» Exercise
Every line from the start of the data through the line containing "purple dumbbell [258,92,330,171] -> none" should be retyped exactly; the pictures should not.
★ ★ ★ ★ ★ ★ ★
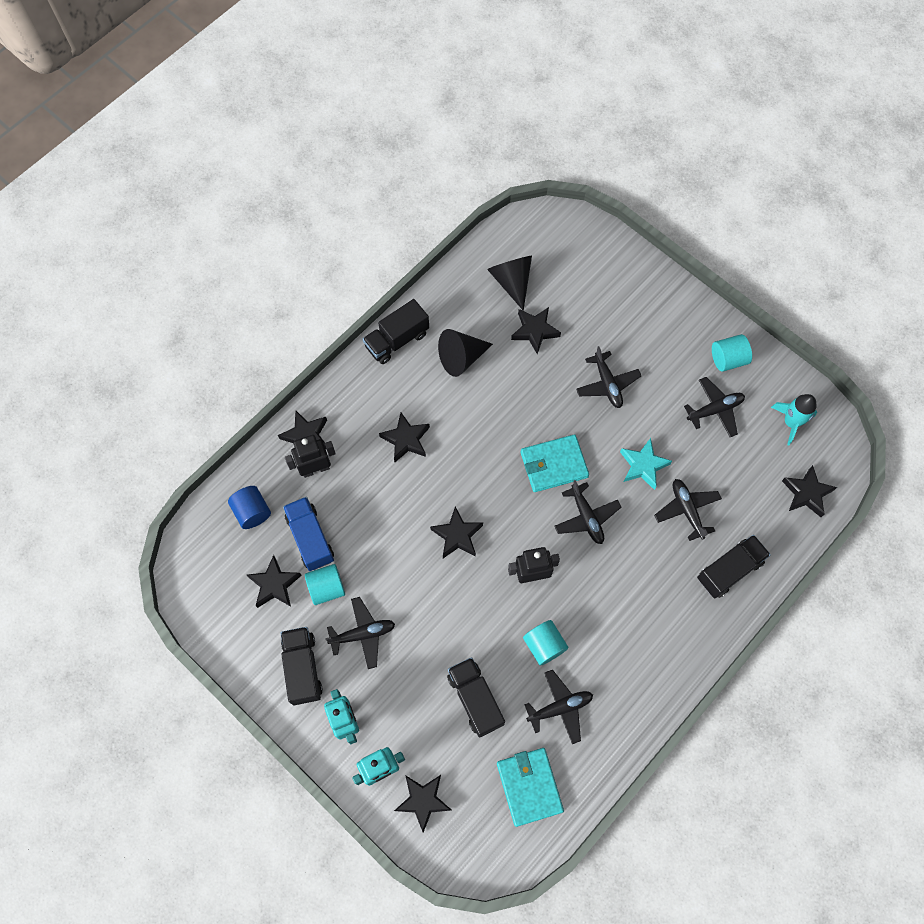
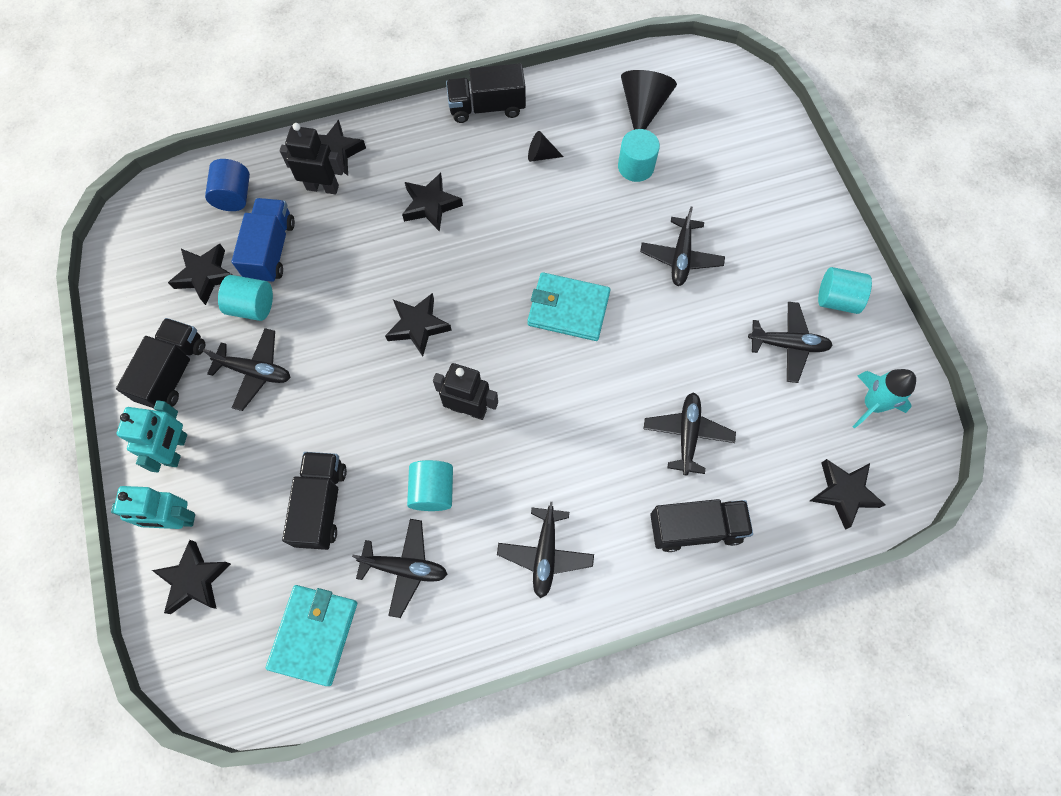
camera: 30 degrees right, 0 degrees up
black cone [438,329,493,377] -> black cone [528,131,564,162], size x0.54
black star [511,307,561,354] -> turquoise cylinder [618,129,660,182]
black plane [554,480,621,544] -> black plane moved to [497,502,594,598]
turquoise star [620,438,672,490] -> none

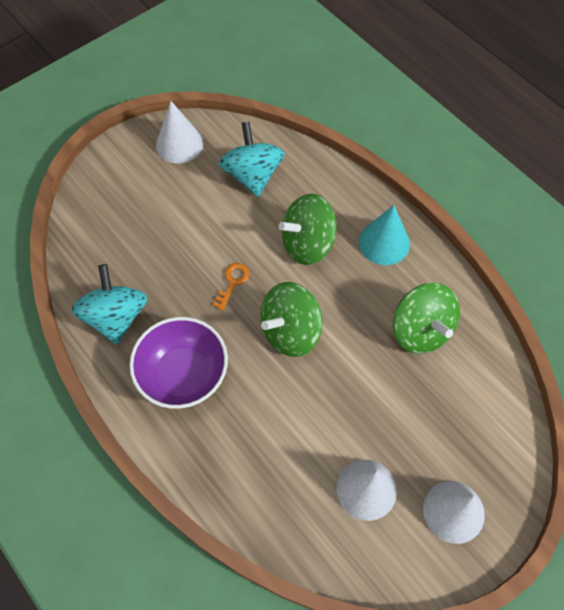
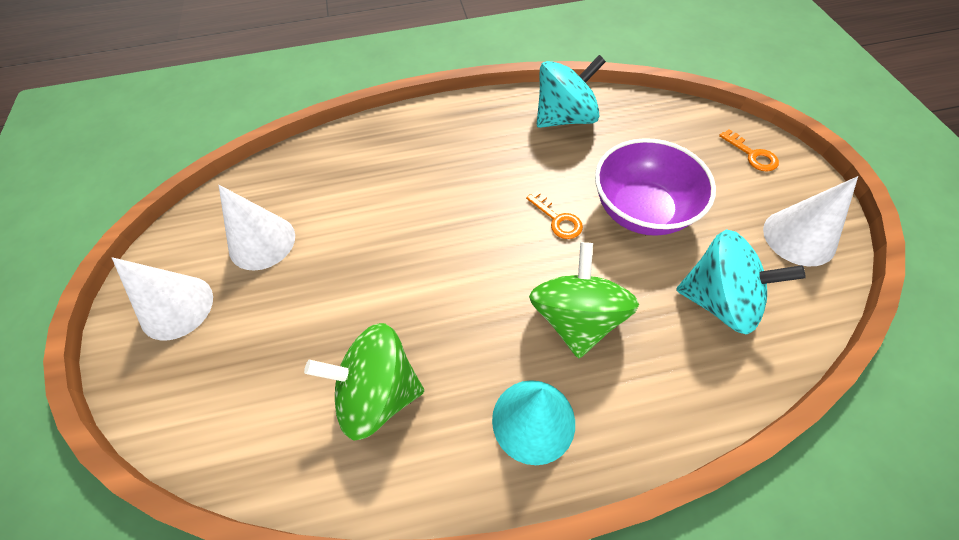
camera: 120 degrees right, 5 degrees down
turquoise spinning top [71,264,147,345] -> turquoise spinning top turned 45 degrees counterclockwise [537,55,606,128]
purple bowl [129,317,228,409] -> purple bowl moved to [595,138,716,236]
green spinning top [260,282,323,357] -> none
none -> orange key [719,129,779,171]

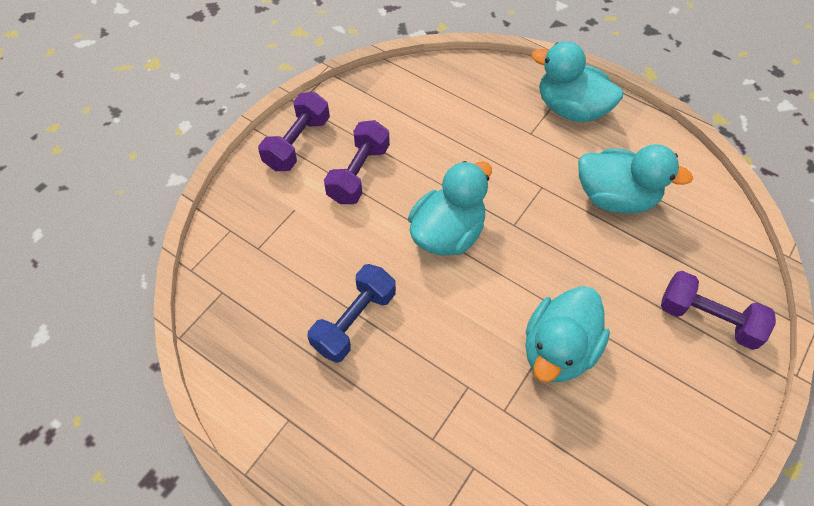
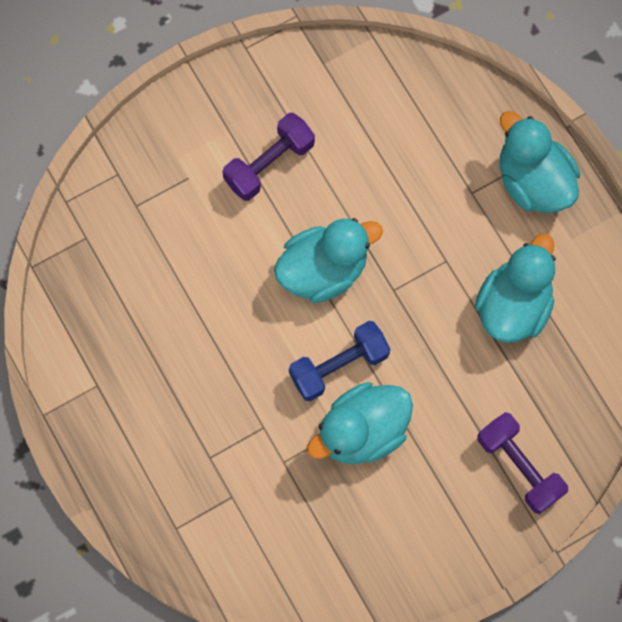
camera: 25 degrees right, 15 degrees up
purple dumbbell [258,92,330,171] -> none
blue dumbbell [307,264,396,363] -> blue dumbbell moved to [289,321,390,401]
turquoise duck [578,144,693,213] -> turquoise duck turned 105 degrees counterclockwise [475,234,556,343]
★ ★ ★ ★ ★ ★ ★
» Solved exercise
camera: 30 degrees right, 0 degrees up
black cone [438,329,493,377] -> black cone [528,131,564,162], size x0.54
black star [511,307,561,354] -> turquoise cylinder [618,129,660,182]
black plane [554,480,621,544] -> black plane moved to [497,502,594,598]
turquoise star [620,438,672,490] -> none

camera: 120 degrees right, 5 degrees down
turquoise spinning top [71,264,147,345] -> turquoise spinning top turned 45 degrees counterclockwise [537,55,606,128]
purple bowl [129,317,228,409] -> purple bowl moved to [595,138,716,236]
green spinning top [260,282,323,357] -> none
none -> orange key [719,129,779,171]

camera: 25 degrees right, 15 degrees up
purple dumbbell [258,92,330,171] -> none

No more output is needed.